> **ABOUT THIS TASK**
Output all entries verbatim. Skip pictures.

> **INPUT DATA**
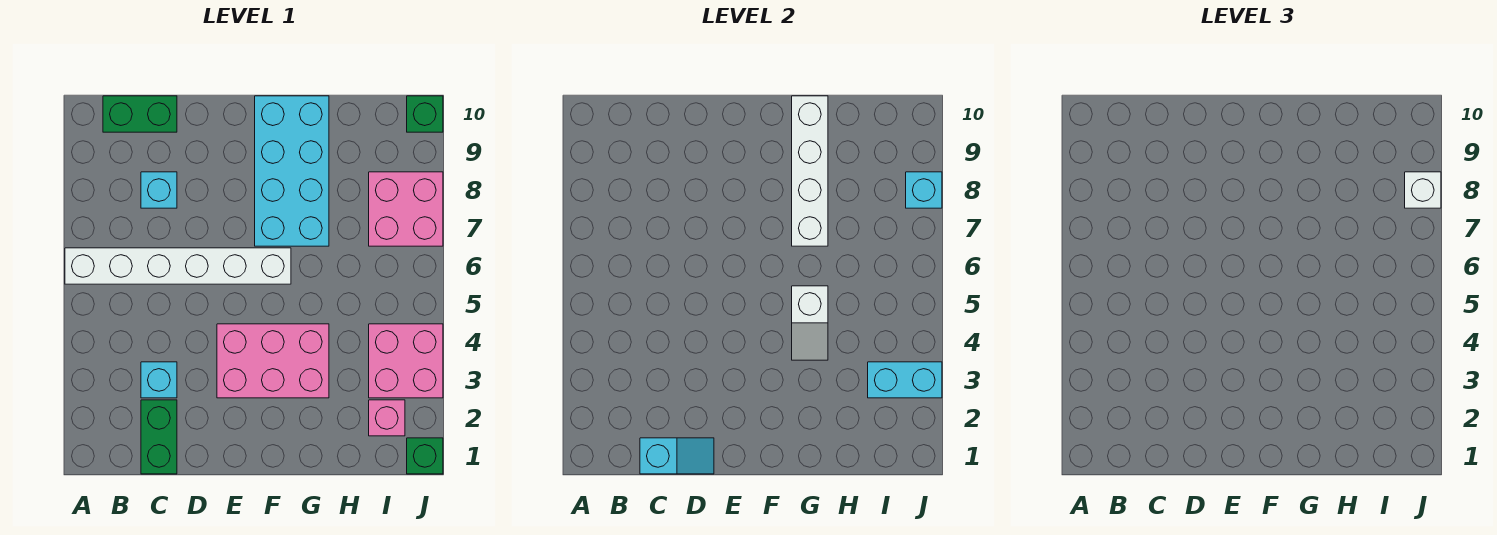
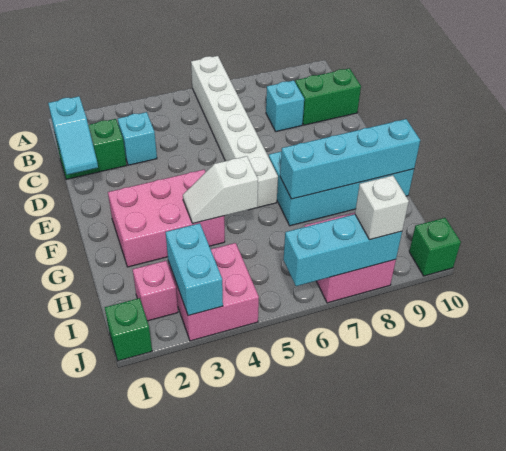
green 1x2 brick [103,96,177,132] -> green 1x2 brick turned to [295,68,361,125]
pink 2x3 brick [217,324,329,398] -> pink 2x3 brick turned to [108,170,225,267]
white 1x4 brick [792,96,828,246] -> cyan 1x4 brick [280,119,420,199]
cyan 1x1 brick [906,172,942,208] -> cyan 1x3 brick [284,214,402,286]

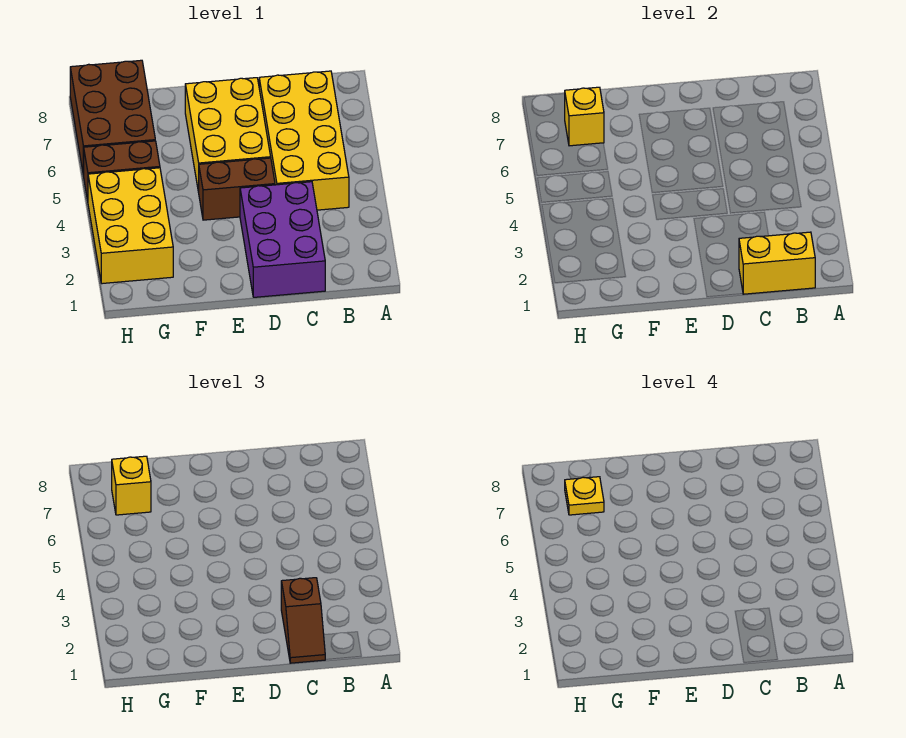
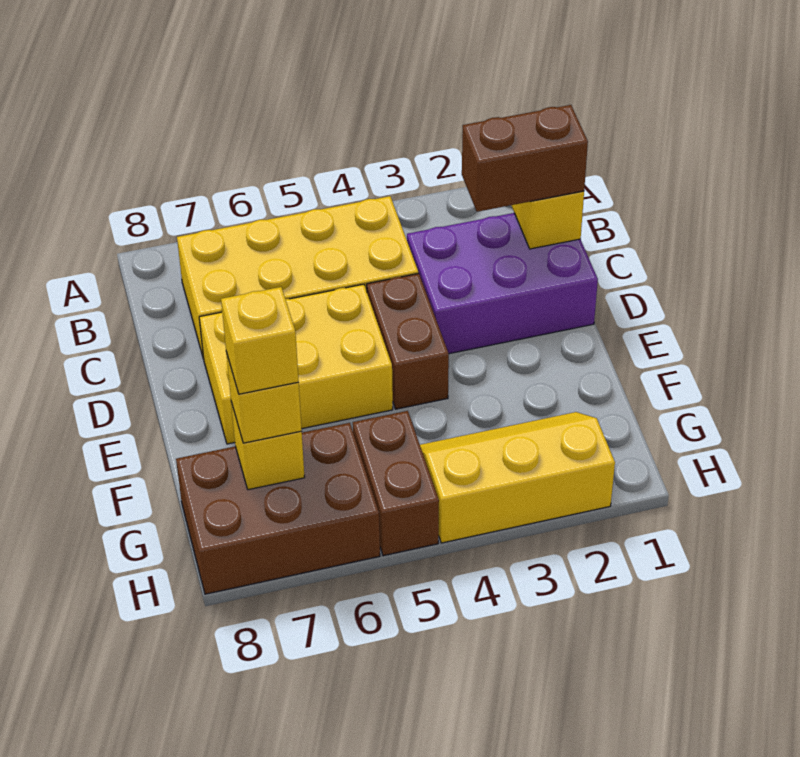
brown 1x2 slope [281,578,326,663] -> brown 1x2 brick [462,105,588,212]
yellow 2x3 brick [88,168,173,284] -> yellow 2x3 slope [420,412,615,543]
yellow 1x1 plate [565,477,604,515] -> yellow 1x1 brick [221,287,299,394]

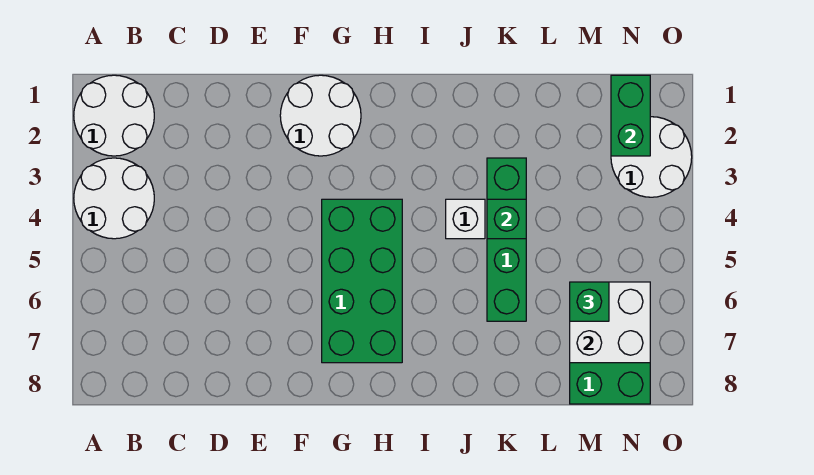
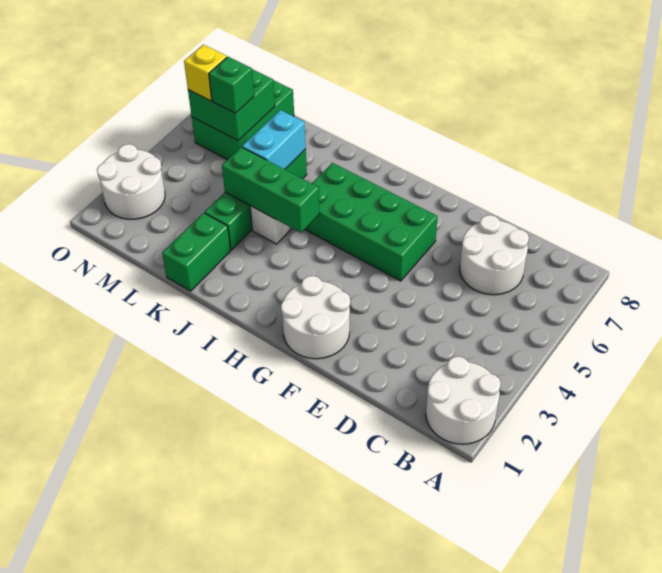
white 2x2 round brick [74,158,154,239] -> white 2x2 round brick moved to [460,215,529,295]
green 2x4 brick [322,199,402,363] -> green 2x4 brick turned to [305,163,438,281]
green 1x1 brick [487,199,526,239] -> green 1x3 brick [222,147,320,233]
none -> cyan 1x2 brick [242,110,306,169]
white 2x2 brick [570,282,650,363] -> green 2x2 brick [188,69,275,141]
green 1x2 brick [611,75,650,156] -> green 1x2 brick moved to [162,213,231,291]
none -> yellow 1x1 brick [184,45,227,101]

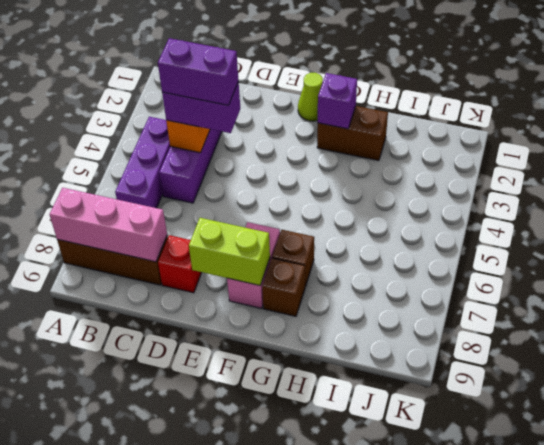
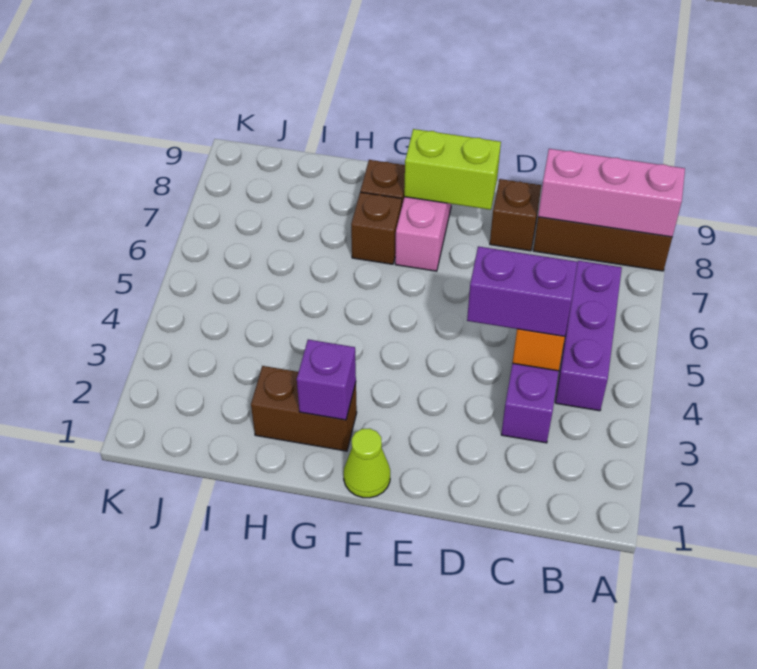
purple 1x2 brick [158,38,239,105] -> none
red 1x1 brick [158,235,202,293] -> brown 1x1 brick [490,179,541,251]

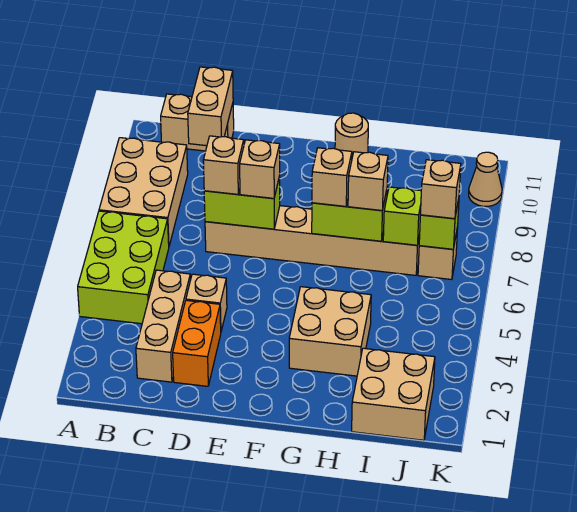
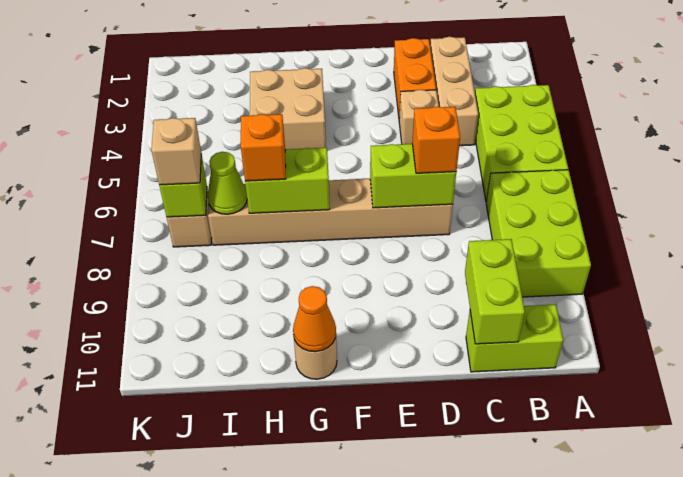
tan 2x3 brick [99,138,188,246] -> lime 2x3 brick [486,170,591,297]
tan 1x2 brick [161,94,234,151] -> lime 1x2 brick [466,304,563,372]
tan 1x2 brick [188,67,233,146] -> lime 1x2 brick [465,239,525,344]
tan 1x1 brick [203,136,244,194] -> orange 1x1 brick [412,107,460,173]
tan 1x1 brick [240,140,280,198] -> none
tan 1x1 brick [312,148,352,206] -> none
none -> orange 1x1 cone [293,286,336,352]
tan 1x1 brick [348,152,388,211] -> orange 1x1 brick [241,114,286,181]
tan 2x2 brick [352,348,435,440] -> none
lime 1x1 brick [383,187,421,245] -> lime 1x1 cone [208,152,247,214]
tan 1x1 cone [469,152,502,206] -> none

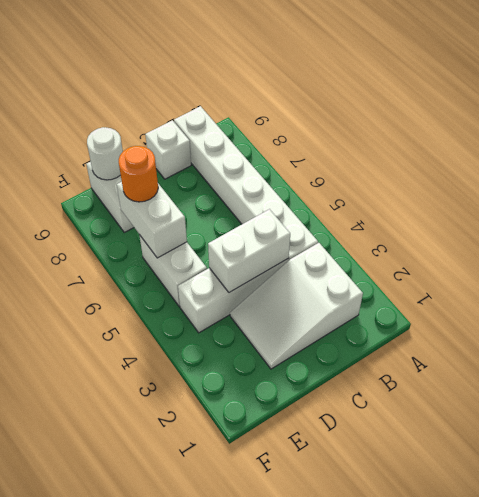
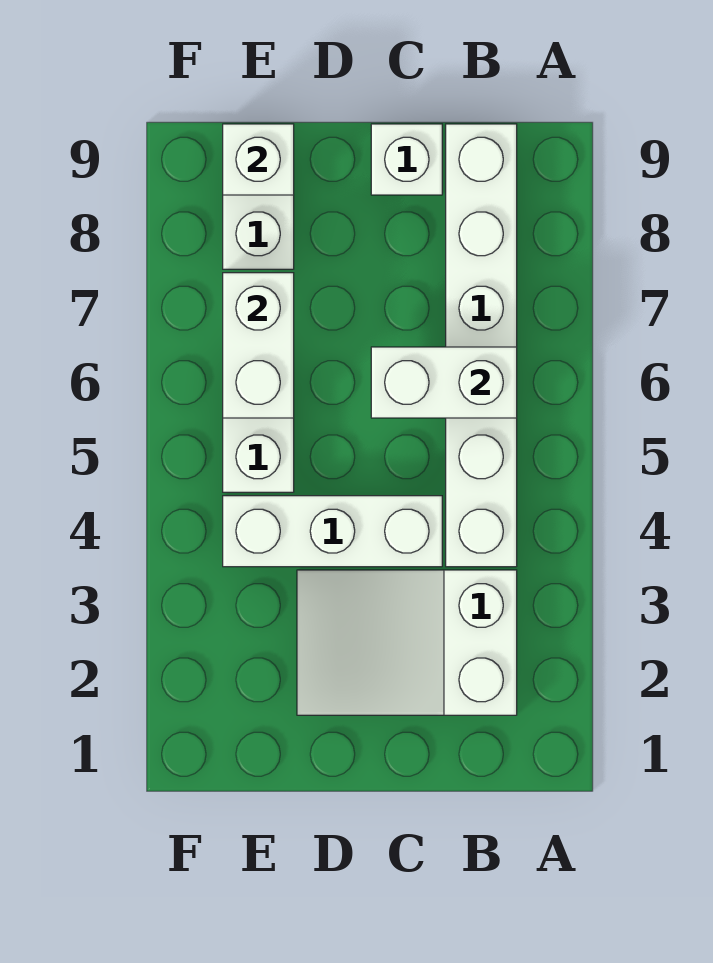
white 1x2 brick [208,209,290,293] -> white 1x2 brick moved to [371,347,517,418]
orange 1x1 round brick [119,146,158,202] -> none
white 1x1 round brick [87,127,123,180] -> white 1x1 brick [223,124,294,195]

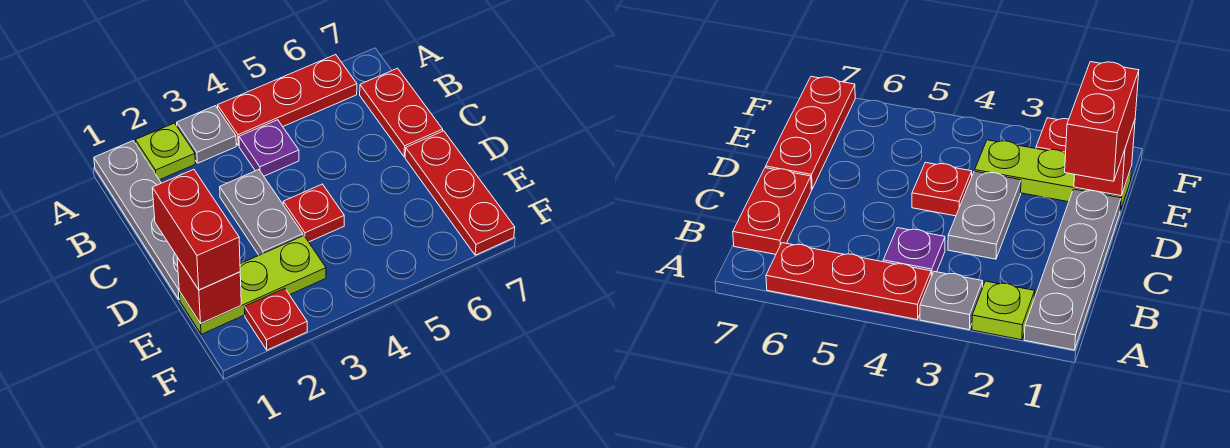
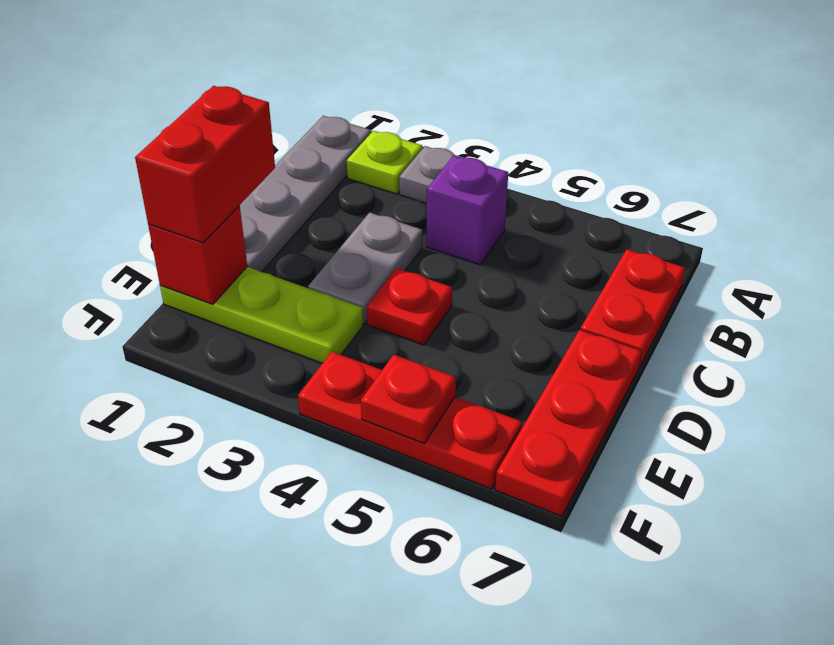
red 1x3 plate [217,55,357,146] -> red 1x3 plate moved to [298,352,522,489]
purple 1x1 plate [239,120,299,176] -> purple 1x1 brick [426,156,508,265]
red 1x1 plate [245,288,307,350] -> red 1x1 plate moved to [361,355,456,444]

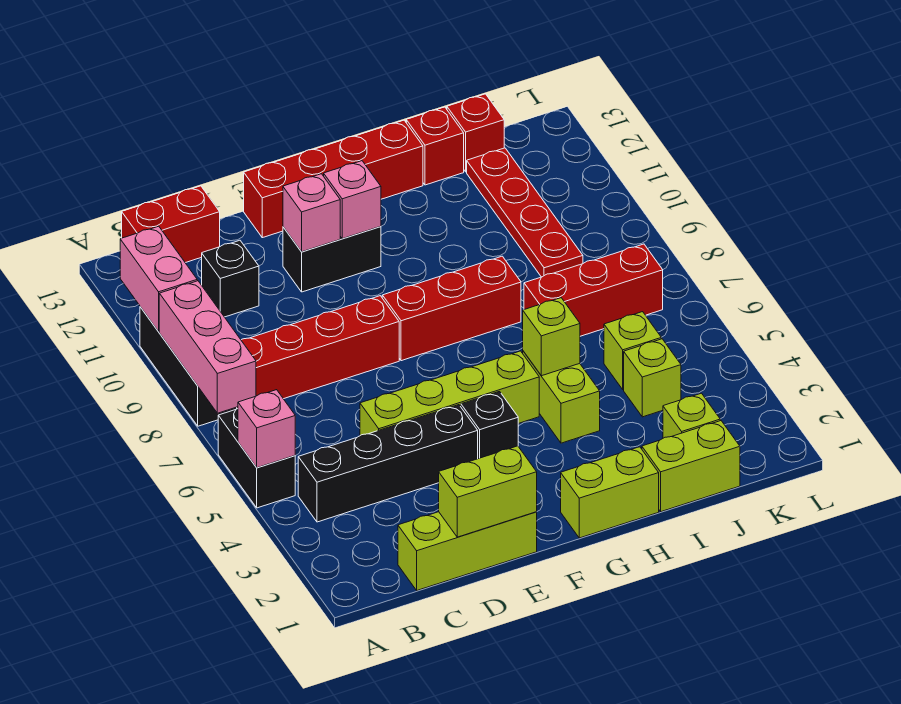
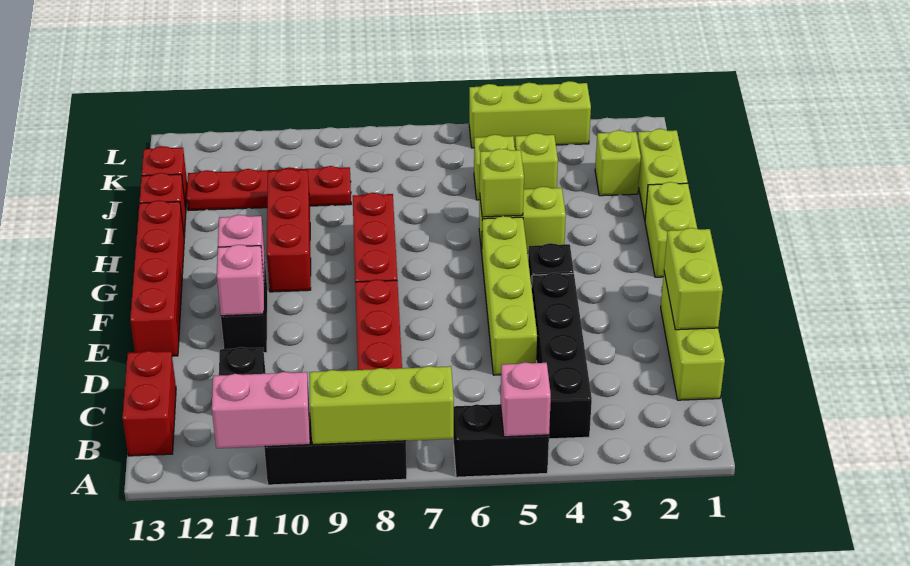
pink 1x3 brick [159,281,256,413] -> lime 1x3 brick [309,366,454,444]
red 1x3 brick [524,244,663,336] -> red 1x3 brick moved to [267,168,311,292]
none -> lime 1x3 brick [469,81,591,148]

> **REPLY TO THE EXERCISE**
green 1x2 brick [103,96,177,132] -> green 1x2 brick turned to [295,68,361,125]
pink 2x3 brick [217,324,329,398] -> pink 2x3 brick turned to [108,170,225,267]
white 1x4 brick [792,96,828,246] -> cyan 1x4 brick [280,119,420,199]
cyan 1x1 brick [906,172,942,208] -> cyan 1x3 brick [284,214,402,286]

brown 1x2 slope [281,578,326,663] -> brown 1x2 brick [462,105,588,212]
yellow 2x3 brick [88,168,173,284] -> yellow 2x3 slope [420,412,615,543]
yellow 1x1 plate [565,477,604,515] -> yellow 1x1 brick [221,287,299,394]

white 2x2 round brick [74,158,154,239] -> white 2x2 round brick moved to [460,215,529,295]
green 2x4 brick [322,199,402,363] -> green 2x4 brick turned to [305,163,438,281]
green 1x1 brick [487,199,526,239] -> green 1x3 brick [222,147,320,233]
none -> cyan 1x2 brick [242,110,306,169]
white 2x2 brick [570,282,650,363] -> green 2x2 brick [188,69,275,141]
green 1x2 brick [611,75,650,156] -> green 1x2 brick moved to [162,213,231,291]
none -> yellow 1x1 brick [184,45,227,101]

purple 1x2 brick [158,38,239,105] -> none
red 1x1 brick [158,235,202,293] -> brown 1x1 brick [490,179,541,251]

tan 2x3 brick [99,138,188,246] -> lime 2x3 brick [486,170,591,297]
tan 1x2 brick [161,94,234,151] -> lime 1x2 brick [466,304,563,372]
tan 1x2 brick [188,67,233,146] -> lime 1x2 brick [465,239,525,344]
tan 1x1 brick [203,136,244,194] -> orange 1x1 brick [412,107,460,173]
tan 1x1 brick [240,140,280,198] -> none
tan 1x1 brick [312,148,352,206] -> none
none -> orange 1x1 cone [293,286,336,352]
tan 1x1 brick [348,152,388,211] -> orange 1x1 brick [241,114,286,181]
tan 2x2 brick [352,348,435,440] -> none
lime 1x1 brick [383,187,421,245] -> lime 1x1 cone [208,152,247,214]
tan 1x1 cone [469,152,502,206] -> none

white 1x2 brick [208,209,290,293] -> white 1x2 brick moved to [371,347,517,418]
orange 1x1 round brick [119,146,158,202] -> none
white 1x1 round brick [87,127,123,180] -> white 1x1 brick [223,124,294,195]

red 1x3 plate [217,55,357,146] -> red 1x3 plate moved to [298,352,522,489]
purple 1x1 plate [239,120,299,176] -> purple 1x1 brick [426,156,508,265]
red 1x1 plate [245,288,307,350] -> red 1x1 plate moved to [361,355,456,444]

pink 1x3 brick [159,281,256,413] -> lime 1x3 brick [309,366,454,444]
red 1x3 brick [524,244,663,336] -> red 1x3 brick moved to [267,168,311,292]
none -> lime 1x3 brick [469,81,591,148]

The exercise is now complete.